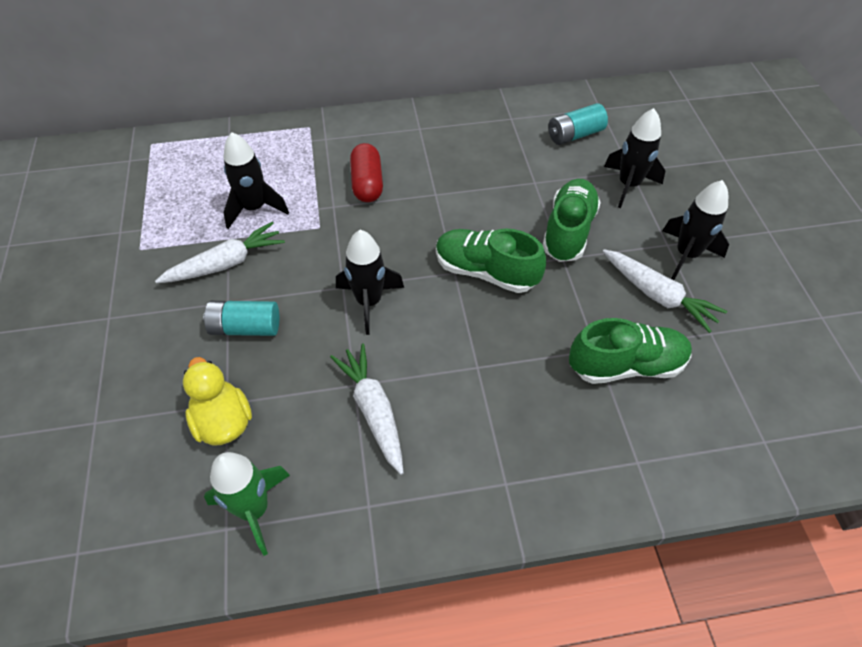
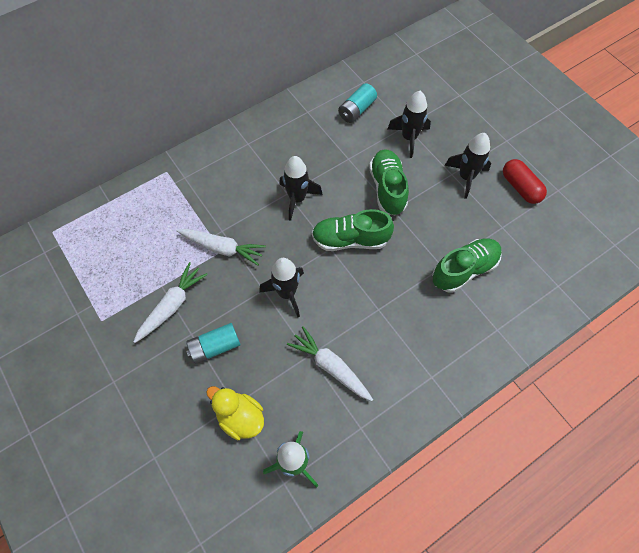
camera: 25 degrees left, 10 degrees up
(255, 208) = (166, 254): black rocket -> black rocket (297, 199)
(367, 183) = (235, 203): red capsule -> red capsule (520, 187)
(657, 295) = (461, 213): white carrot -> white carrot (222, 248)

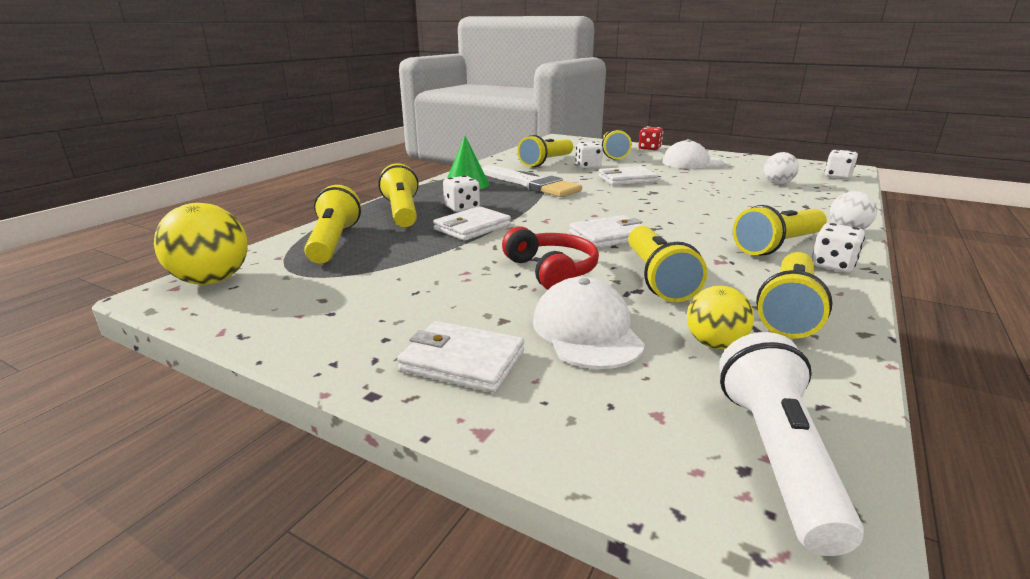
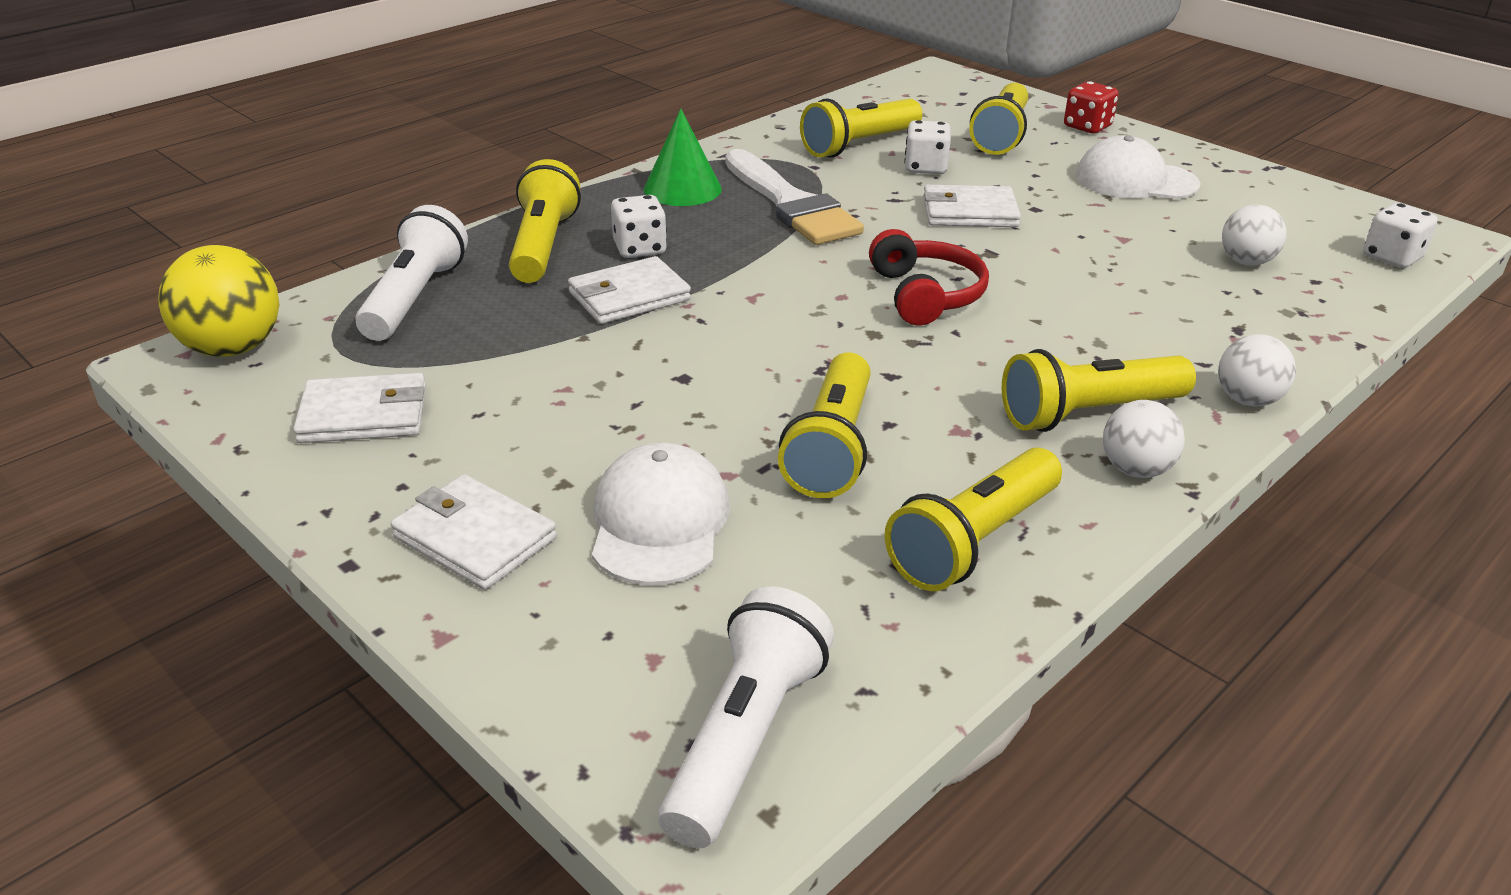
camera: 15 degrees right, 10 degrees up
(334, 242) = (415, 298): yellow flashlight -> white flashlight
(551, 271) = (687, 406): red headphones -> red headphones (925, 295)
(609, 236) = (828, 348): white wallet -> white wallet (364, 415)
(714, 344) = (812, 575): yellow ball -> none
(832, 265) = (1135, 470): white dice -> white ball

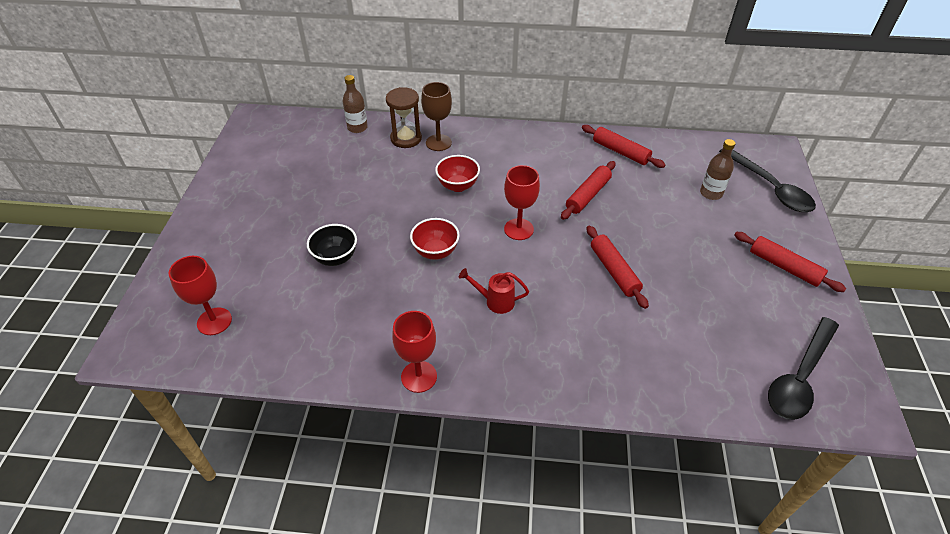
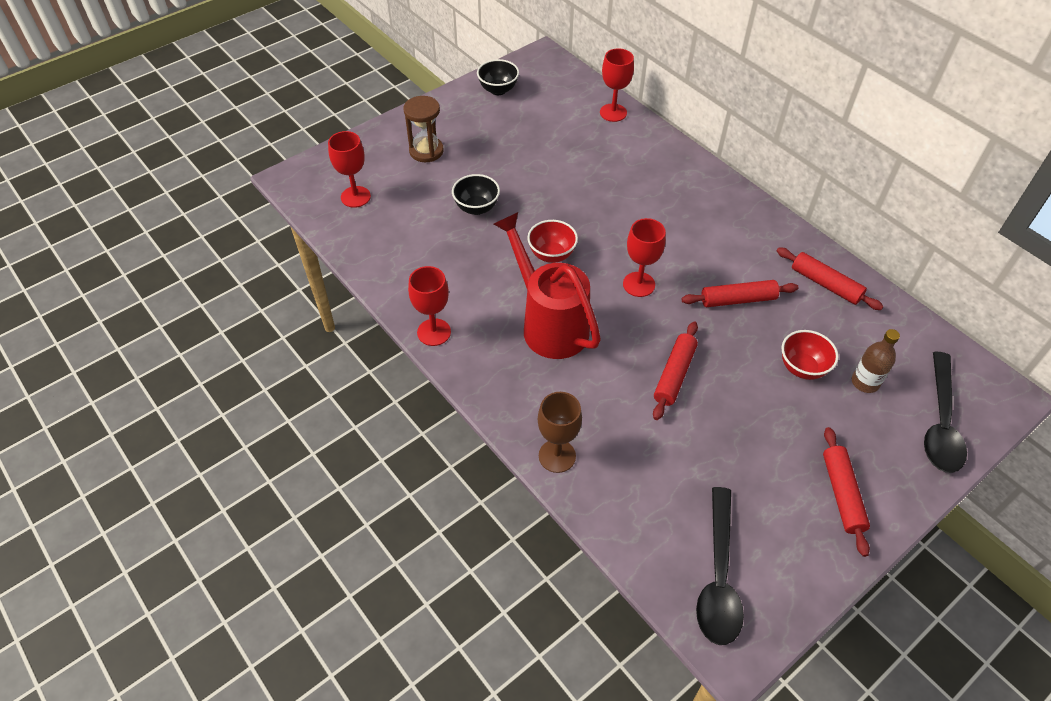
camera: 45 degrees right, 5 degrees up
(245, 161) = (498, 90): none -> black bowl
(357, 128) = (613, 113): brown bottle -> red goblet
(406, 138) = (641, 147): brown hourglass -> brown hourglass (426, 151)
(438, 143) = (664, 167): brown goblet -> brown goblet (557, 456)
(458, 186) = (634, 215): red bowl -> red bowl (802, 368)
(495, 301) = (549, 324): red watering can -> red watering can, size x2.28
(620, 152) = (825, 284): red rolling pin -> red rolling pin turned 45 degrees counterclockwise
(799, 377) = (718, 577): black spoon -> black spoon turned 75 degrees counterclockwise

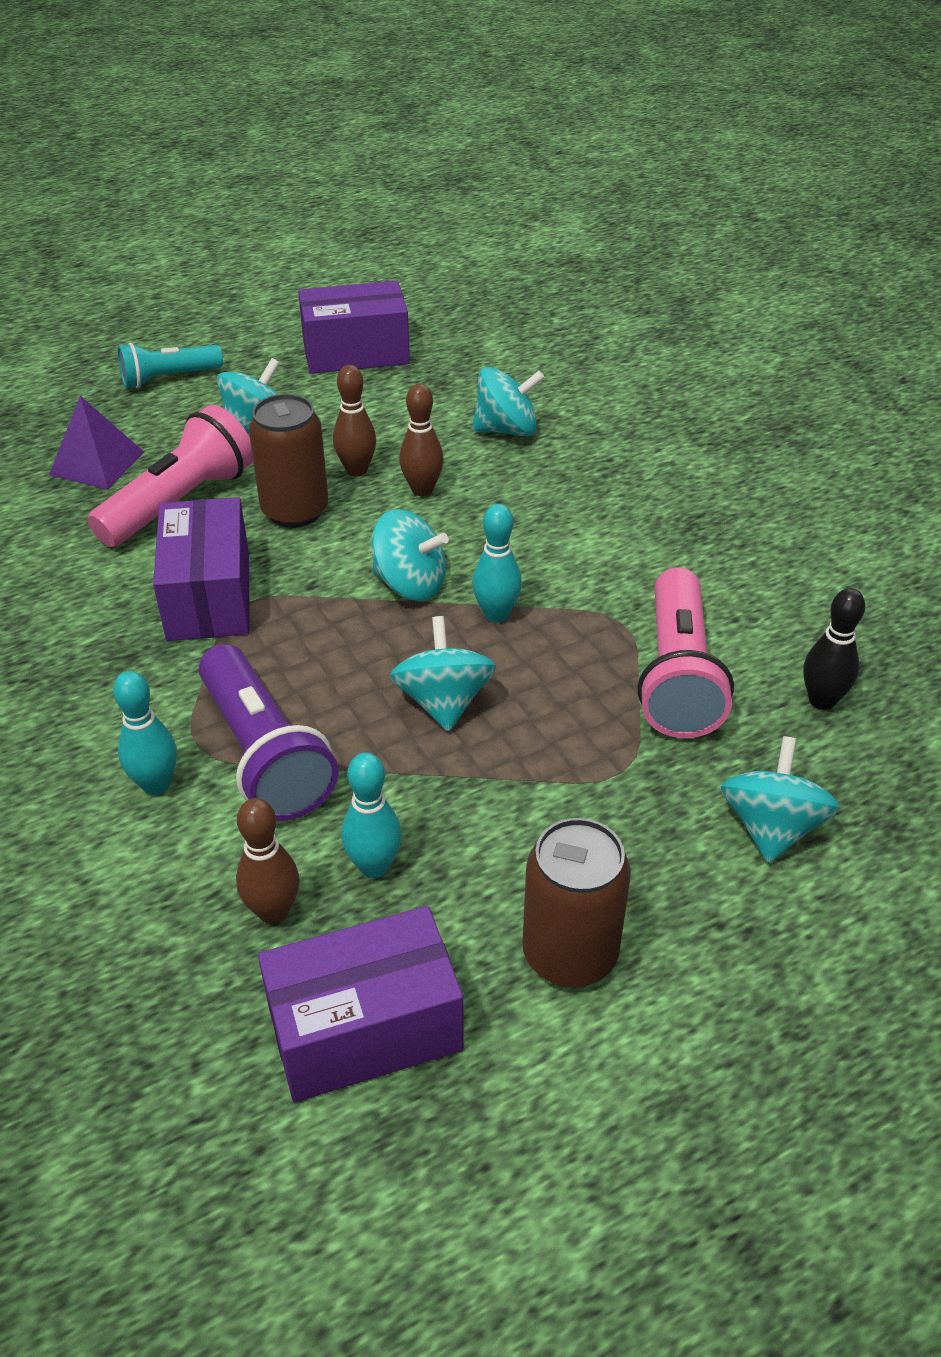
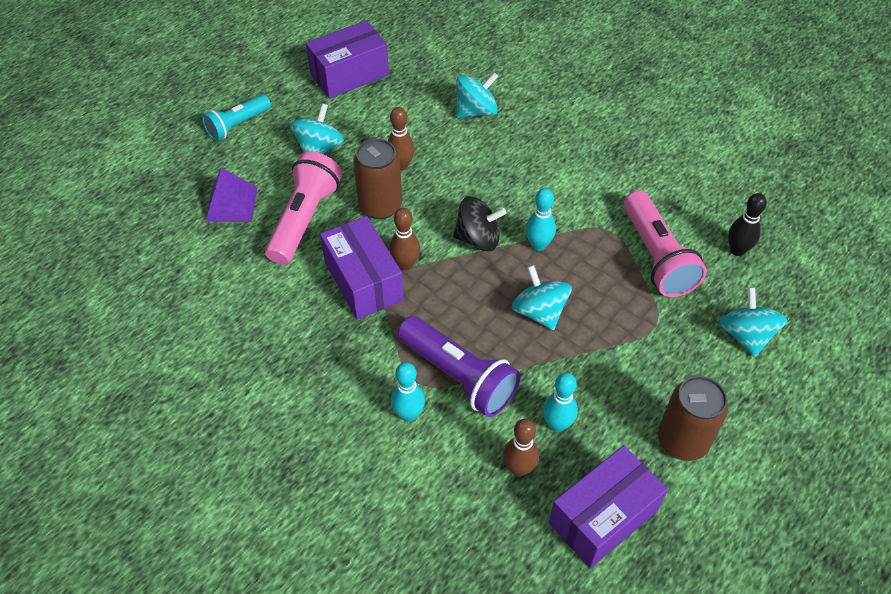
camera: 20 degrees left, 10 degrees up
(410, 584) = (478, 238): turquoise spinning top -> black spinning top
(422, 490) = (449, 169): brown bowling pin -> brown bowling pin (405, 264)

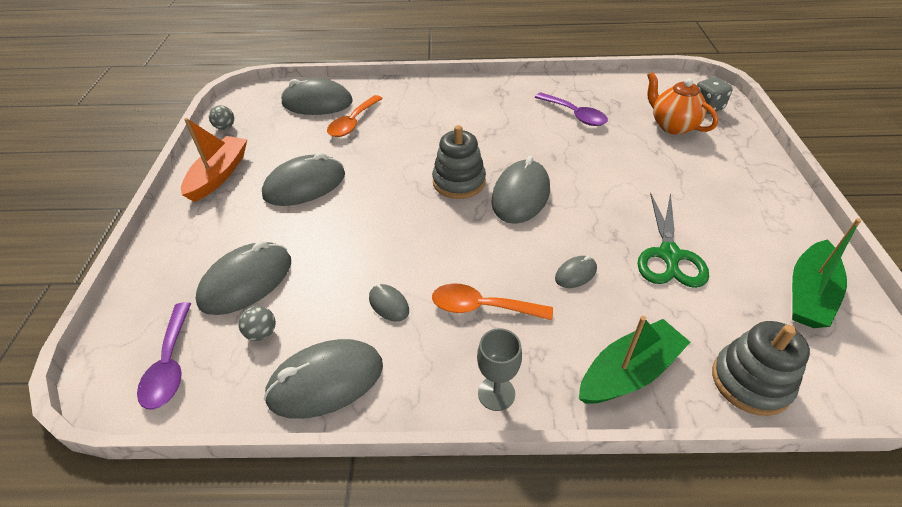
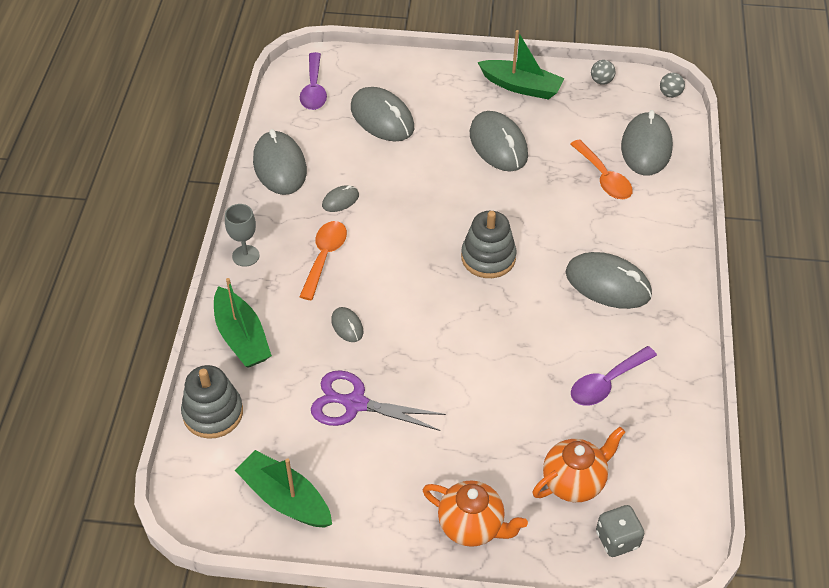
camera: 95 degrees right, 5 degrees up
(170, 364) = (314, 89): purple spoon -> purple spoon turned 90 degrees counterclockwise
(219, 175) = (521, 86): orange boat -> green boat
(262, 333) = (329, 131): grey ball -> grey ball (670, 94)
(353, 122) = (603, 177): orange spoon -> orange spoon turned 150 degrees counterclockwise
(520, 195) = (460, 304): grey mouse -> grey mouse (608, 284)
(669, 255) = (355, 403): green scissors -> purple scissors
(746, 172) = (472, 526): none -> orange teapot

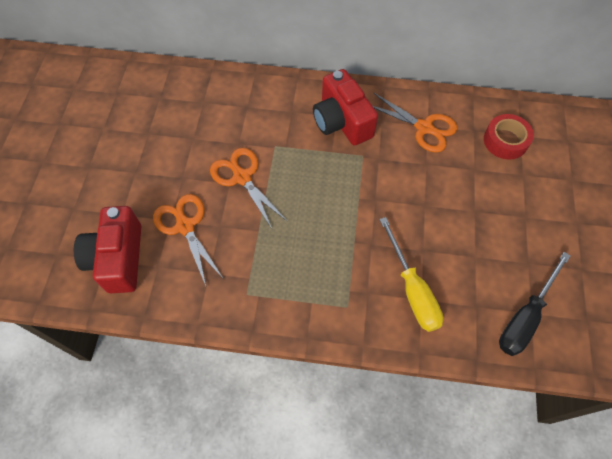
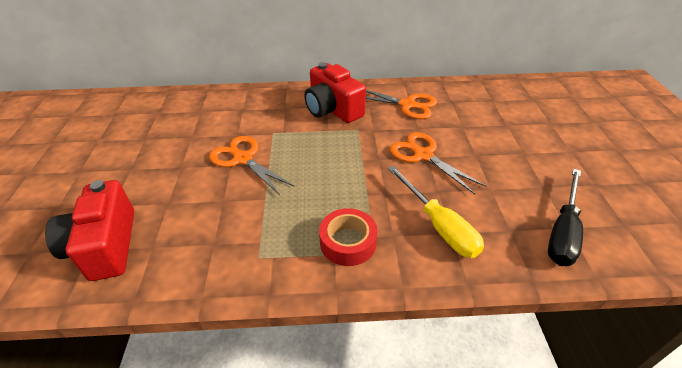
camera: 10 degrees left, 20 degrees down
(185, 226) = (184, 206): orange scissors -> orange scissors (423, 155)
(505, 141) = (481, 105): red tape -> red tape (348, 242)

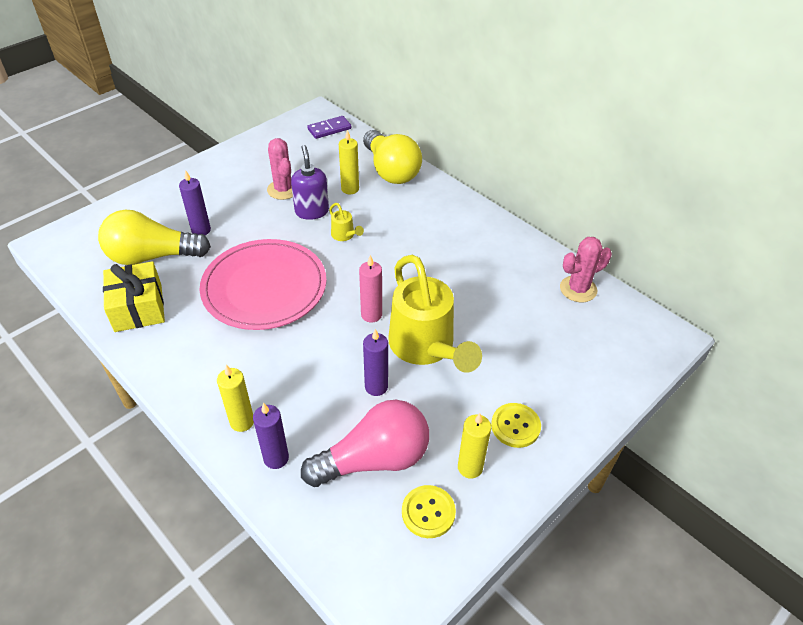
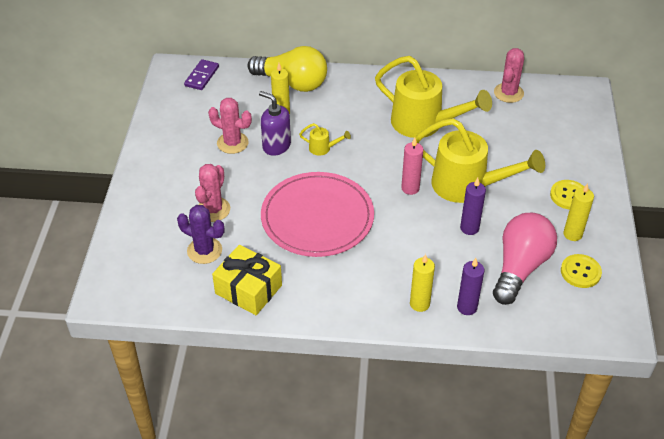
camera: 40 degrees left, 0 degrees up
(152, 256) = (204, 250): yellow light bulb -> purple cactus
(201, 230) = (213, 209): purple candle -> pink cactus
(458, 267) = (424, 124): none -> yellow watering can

============================================================

Return the stretch of data that begins with the line showing "(219, 175) = (521, 86): orange" and goes on through the line showing "(152, 256) = (204, 250): yellow", exactly, with pictures removed.

* [TASK SOLUTION]:
(219, 175) = (521, 86): orange boat -> green boat
(262, 333) = (329, 131): grey ball -> grey ball (670, 94)
(353, 122) = (603, 177): orange spoon -> orange spoon turned 150 degrees counterclockwise
(520, 195) = (460, 304): grey mouse -> grey mouse (608, 284)
(669, 255) = (355, 403): green scissors -> purple scissors
(746, 172) = (472, 526): none -> orange teapot

camera: 10 degrees left, 20 degrees down
(185, 226) = (184, 206): orange scissors -> orange scissors (423, 155)
(505, 141) = (481, 105): red tape -> red tape (348, 242)

camera: 40 degrees left, 0 degrees up
(152, 256) = (204, 250): yellow light bulb -> purple cactus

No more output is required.